● **Work task**
Of the material below, only the lines from the line containing "R107: 33k (5V, LEVEL) -> 33k (GND, LEVEL)" down to the line containing "U217: NOR 74HC02" belong in the answer, written out exactly.

● **Provided data**
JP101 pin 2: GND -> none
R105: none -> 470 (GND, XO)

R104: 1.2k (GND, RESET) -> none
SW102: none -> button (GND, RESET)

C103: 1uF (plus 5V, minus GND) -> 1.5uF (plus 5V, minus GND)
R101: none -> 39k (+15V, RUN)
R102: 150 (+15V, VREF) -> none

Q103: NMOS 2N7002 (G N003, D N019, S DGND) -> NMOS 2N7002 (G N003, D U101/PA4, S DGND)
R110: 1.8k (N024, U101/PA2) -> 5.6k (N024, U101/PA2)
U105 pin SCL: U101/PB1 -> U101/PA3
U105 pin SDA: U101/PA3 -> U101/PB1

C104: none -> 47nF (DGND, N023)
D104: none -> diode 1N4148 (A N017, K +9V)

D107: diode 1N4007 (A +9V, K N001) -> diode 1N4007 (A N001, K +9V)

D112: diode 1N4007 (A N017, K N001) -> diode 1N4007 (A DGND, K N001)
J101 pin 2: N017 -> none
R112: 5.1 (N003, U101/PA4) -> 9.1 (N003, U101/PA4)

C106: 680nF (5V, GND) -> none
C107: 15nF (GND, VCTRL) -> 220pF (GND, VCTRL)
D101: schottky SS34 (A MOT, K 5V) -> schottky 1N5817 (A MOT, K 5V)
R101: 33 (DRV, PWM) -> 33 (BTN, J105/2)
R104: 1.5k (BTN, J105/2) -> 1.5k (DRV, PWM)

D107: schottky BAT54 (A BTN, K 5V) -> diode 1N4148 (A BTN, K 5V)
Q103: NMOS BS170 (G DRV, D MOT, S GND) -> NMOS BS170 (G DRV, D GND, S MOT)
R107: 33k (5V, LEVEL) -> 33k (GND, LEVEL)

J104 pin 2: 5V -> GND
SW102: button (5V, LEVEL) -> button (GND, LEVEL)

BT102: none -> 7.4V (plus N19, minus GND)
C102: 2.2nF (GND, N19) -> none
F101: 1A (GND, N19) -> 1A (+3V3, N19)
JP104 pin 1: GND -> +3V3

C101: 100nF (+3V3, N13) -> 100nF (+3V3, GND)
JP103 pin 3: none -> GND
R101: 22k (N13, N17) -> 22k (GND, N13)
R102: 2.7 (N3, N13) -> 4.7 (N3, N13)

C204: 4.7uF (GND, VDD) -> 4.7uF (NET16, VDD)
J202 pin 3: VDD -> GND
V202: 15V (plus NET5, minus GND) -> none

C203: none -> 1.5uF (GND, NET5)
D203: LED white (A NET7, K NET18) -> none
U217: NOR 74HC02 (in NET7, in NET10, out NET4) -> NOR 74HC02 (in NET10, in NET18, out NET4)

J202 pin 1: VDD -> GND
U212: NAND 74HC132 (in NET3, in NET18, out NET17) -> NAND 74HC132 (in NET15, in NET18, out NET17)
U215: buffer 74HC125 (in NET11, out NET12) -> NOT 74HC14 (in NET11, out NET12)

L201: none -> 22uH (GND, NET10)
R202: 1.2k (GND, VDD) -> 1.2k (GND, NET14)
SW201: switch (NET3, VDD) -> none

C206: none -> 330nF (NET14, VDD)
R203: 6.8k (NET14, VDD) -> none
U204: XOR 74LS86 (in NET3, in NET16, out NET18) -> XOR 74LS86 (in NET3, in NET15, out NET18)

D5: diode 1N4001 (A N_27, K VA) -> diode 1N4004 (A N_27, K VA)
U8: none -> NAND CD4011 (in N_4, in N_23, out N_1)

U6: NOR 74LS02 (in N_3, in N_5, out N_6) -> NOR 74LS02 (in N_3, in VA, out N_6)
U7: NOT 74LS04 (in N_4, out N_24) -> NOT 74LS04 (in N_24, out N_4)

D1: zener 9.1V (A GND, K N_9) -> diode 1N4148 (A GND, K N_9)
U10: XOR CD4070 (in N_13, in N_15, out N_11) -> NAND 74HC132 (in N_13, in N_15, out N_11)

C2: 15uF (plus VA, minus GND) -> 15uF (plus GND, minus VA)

● **Result for this task**
R107: 33k (5V, LEVEL) -> 33k (GND, LEVEL)

J104 pin 2: 5V -> GND
SW102: button (5V, LEVEL) -> button (GND, LEVEL)

BT102: none -> 7.4V (plus N19, minus GND)
C102: 2.2nF (GND, N19) -> none
F101: 1A (GND, N19) -> 1A (+3V3, N19)
JP104 pin 1: GND -> +3V3

C101: 100nF (+3V3, N13) -> 100nF (+3V3, GND)
JP103 pin 3: none -> GND
R101: 22k (N13, N17) -> 22k (GND, N13)
R102: 2.7 (N3, N13) -> 4.7 (N3, N13)

C204: 4.7uF (GND, VDD) -> 4.7uF (NET16, VDD)
J202 pin 3: VDD -> GND
V202: 15V (plus NET5, minus GND) -> none

C203: none -> 1.5uF (GND, NET5)
D203: LED white (A NET7, K NET18) -> none
U217: NOR 74HC02 (in NET7, in NET10, out NET4) -> NOR 74HC02 (in NET10, in NET18, out NET4)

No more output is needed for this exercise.